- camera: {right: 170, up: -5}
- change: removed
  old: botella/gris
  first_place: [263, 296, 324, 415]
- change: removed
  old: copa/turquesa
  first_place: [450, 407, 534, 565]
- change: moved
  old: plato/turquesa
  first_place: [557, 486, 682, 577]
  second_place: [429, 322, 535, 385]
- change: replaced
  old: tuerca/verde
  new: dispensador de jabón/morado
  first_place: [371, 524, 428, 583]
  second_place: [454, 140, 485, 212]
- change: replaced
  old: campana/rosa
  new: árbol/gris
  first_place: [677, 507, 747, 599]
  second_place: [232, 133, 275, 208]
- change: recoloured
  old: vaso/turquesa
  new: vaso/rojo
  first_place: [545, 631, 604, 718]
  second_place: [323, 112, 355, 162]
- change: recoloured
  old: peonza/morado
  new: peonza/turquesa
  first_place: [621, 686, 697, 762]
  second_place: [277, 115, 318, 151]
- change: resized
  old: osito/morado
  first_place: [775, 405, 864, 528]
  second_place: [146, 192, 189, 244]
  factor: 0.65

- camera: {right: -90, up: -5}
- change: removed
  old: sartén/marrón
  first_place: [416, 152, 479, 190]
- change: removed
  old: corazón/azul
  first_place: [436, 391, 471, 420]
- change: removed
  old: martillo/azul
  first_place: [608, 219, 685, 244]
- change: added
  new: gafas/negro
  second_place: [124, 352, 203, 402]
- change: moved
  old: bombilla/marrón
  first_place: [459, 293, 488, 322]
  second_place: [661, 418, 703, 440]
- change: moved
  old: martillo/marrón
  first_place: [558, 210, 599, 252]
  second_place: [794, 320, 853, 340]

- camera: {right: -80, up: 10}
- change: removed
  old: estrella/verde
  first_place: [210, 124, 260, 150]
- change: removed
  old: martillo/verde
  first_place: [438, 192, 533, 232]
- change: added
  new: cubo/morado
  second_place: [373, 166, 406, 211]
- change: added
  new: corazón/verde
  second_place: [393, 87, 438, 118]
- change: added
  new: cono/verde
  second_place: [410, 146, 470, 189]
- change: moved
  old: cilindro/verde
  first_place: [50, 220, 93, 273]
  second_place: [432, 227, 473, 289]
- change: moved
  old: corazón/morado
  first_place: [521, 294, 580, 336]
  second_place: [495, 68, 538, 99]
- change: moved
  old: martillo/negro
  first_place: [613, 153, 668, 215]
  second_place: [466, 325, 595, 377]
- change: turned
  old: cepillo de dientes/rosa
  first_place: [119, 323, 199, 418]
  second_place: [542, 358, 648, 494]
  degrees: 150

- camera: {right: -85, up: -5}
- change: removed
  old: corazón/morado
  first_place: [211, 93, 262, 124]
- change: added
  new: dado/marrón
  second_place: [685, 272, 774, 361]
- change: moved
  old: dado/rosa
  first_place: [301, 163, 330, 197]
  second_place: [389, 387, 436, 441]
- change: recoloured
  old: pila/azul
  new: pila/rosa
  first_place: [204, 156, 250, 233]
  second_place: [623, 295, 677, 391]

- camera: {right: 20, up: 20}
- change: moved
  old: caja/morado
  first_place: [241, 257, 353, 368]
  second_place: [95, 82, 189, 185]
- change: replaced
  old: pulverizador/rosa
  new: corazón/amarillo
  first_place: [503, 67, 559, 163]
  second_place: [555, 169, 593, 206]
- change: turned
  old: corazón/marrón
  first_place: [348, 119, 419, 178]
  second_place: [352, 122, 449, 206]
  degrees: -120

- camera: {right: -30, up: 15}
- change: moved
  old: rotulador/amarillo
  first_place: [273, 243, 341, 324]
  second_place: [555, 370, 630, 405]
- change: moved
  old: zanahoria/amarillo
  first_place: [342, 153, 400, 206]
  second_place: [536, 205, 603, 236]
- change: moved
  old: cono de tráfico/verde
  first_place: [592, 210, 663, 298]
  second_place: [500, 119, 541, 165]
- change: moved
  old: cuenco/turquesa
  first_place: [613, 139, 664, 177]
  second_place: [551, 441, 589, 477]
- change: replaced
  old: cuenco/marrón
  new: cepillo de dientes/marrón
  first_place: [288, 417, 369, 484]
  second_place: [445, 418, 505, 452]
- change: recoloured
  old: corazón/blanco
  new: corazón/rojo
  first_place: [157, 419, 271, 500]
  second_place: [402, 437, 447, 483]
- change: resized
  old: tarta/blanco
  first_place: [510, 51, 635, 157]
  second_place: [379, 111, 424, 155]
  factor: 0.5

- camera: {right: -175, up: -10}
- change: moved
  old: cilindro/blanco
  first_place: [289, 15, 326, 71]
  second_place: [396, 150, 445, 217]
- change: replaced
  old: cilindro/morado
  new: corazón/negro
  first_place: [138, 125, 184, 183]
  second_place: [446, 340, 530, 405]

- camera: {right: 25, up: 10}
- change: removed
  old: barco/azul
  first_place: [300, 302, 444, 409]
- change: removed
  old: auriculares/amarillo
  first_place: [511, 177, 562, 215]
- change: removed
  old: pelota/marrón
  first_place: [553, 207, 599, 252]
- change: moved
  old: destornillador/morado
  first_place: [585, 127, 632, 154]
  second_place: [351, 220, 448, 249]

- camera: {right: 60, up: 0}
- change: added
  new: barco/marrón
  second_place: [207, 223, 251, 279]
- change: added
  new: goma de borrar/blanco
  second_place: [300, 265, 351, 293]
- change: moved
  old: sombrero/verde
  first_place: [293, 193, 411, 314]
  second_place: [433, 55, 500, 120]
__________________________________________________
Repeat all the material above, matching every character.

- camera: {right: 170, up: -5}
- change: removed
  old: botella/gris
  first_place: [263, 296, 324, 415]
- change: removed
  old: copa/turquesa
  first_place: [450, 407, 534, 565]
- change: moved
  old: plato/turquesa
  first_place: [557, 486, 682, 577]
  second_place: [429, 322, 535, 385]
- change: replaced
  old: tuerca/verde
  new: dispensador de jabón/morado
  first_place: [371, 524, 428, 583]
  second_place: [454, 140, 485, 212]
- change: replaced
  old: campana/rosa
  new: árbol/gris
  first_place: [677, 507, 747, 599]
  second_place: [232, 133, 275, 208]
- change: recoloured
  old: vaso/turquesa
  new: vaso/rojo
  first_place: [545, 631, 604, 718]
  second_place: [323, 112, 355, 162]
- change: recoloured
  old: peonza/morado
  new: peonza/turquesa
  first_place: [621, 686, 697, 762]
  second_place: [277, 115, 318, 151]
- change: resized
  old: osito/morado
  first_place: [775, 405, 864, 528]
  second_place: [146, 192, 189, 244]
  factor: 0.65

- camera: {right: -90, up: -5}
- change: removed
  old: sartén/marrón
  first_place: [416, 152, 479, 190]
- change: removed
  old: corazón/azul
  first_place: [436, 391, 471, 420]
- change: removed
  old: martillo/azul
  first_place: [608, 219, 685, 244]
- change: added
  new: gafas/negro
  second_place: [124, 352, 203, 402]
- change: moved
  old: bombilla/marrón
  first_place: [459, 293, 488, 322]
  second_place: [661, 418, 703, 440]
- change: moved
  old: martillo/marrón
  first_place: [558, 210, 599, 252]
  second_place: [794, 320, 853, 340]

- camera: {right: -80, up: 10}
- change: removed
  old: estrella/verde
  first_place: [210, 124, 260, 150]
- change: removed
  old: martillo/verde
  first_place: [438, 192, 533, 232]
- change: added
  new: cubo/morado
  second_place: [373, 166, 406, 211]
- change: added
  new: corazón/verde
  second_place: [393, 87, 438, 118]
- change: added
  new: cono/verde
  second_place: [410, 146, 470, 189]
- change: moved
  old: cilindro/verde
  first_place: [50, 220, 93, 273]
  second_place: [432, 227, 473, 289]
- change: moved
  old: corazón/morado
  first_place: [521, 294, 580, 336]
  second_place: [495, 68, 538, 99]
- change: moved
  old: martillo/negro
  first_place: [613, 153, 668, 215]
  second_place: [466, 325, 595, 377]
- change: turned
  old: cepillo de dientes/rosa
  first_place: [119, 323, 199, 418]
  second_place: [542, 358, 648, 494]
  degrees: 150

- camera: {right: -85, up: -5}
- change: removed
  old: corazón/morado
  first_place: [211, 93, 262, 124]
- change: added
  new: dado/marrón
  second_place: [685, 272, 774, 361]
- change: moved
  old: dado/rosa
  first_place: [301, 163, 330, 197]
  second_place: [389, 387, 436, 441]
- change: recoloured
  old: pila/azul
  new: pila/rosa
  first_place: [204, 156, 250, 233]
  second_place: [623, 295, 677, 391]

- camera: {right: 20, up: 20}
- change: moved
  old: caja/morado
  first_place: [241, 257, 353, 368]
  second_place: [95, 82, 189, 185]
- change: replaced
  old: pulverizador/rosa
  new: corazón/amarillo
  first_place: [503, 67, 559, 163]
  second_place: [555, 169, 593, 206]
- change: turned
  old: corazón/marrón
  first_place: [348, 119, 419, 178]
  second_place: [352, 122, 449, 206]
  degrees: -120

- camera: {right: -30, up: 15}
- change: moved
  old: rotulador/amarillo
  first_place: [273, 243, 341, 324]
  second_place: [555, 370, 630, 405]
- change: moved
  old: zanahoria/amarillo
  first_place: [342, 153, 400, 206]
  second_place: [536, 205, 603, 236]
- change: moved
  old: cono de tráfico/verde
  first_place: [592, 210, 663, 298]
  second_place: [500, 119, 541, 165]
- change: moved
  old: cuenco/turquesa
  first_place: [613, 139, 664, 177]
  second_place: [551, 441, 589, 477]
- change: replaced
  old: cuenco/marrón
  new: cepillo de dientes/marrón
  first_place: [288, 417, 369, 484]
  second_place: [445, 418, 505, 452]
- change: recoloured
  old: corazón/blanco
  new: corazón/rojo
  first_place: [157, 419, 271, 500]
  second_place: [402, 437, 447, 483]
- change: resized
  old: tarta/blanco
  first_place: [510, 51, 635, 157]
  second_place: [379, 111, 424, 155]
  factor: 0.5

- camera: {right: -175, up: -10}
- change: moved
  old: cilindro/blanco
  first_place: [289, 15, 326, 71]
  second_place: [396, 150, 445, 217]
- change: replaced
  old: cilindro/morado
  new: corazón/negro
  first_place: [138, 125, 184, 183]
  second_place: [446, 340, 530, 405]

- camera: {right: 25, up: 10}
- change: removed
  old: barco/azul
  first_place: [300, 302, 444, 409]
- change: removed
  old: auriculares/amarillo
  first_place: [511, 177, 562, 215]
- change: removed
  old: pelota/marrón
  first_place: [553, 207, 599, 252]
- change: moved
  old: destornillador/morado
  first_place: [585, 127, 632, 154]
  second_place: [351, 220, 448, 249]

- camera: {right: 60, up: 0}
- change: added
  new: barco/marrón
  second_place: [207, 223, 251, 279]
- change: added
  new: goma de borrar/blanco
  second_place: [300, 265, 351, 293]
- change: moved
  old: sombrero/verde
  first_place: [293, 193, 411, 314]
  second_place: [433, 55, 500, 120]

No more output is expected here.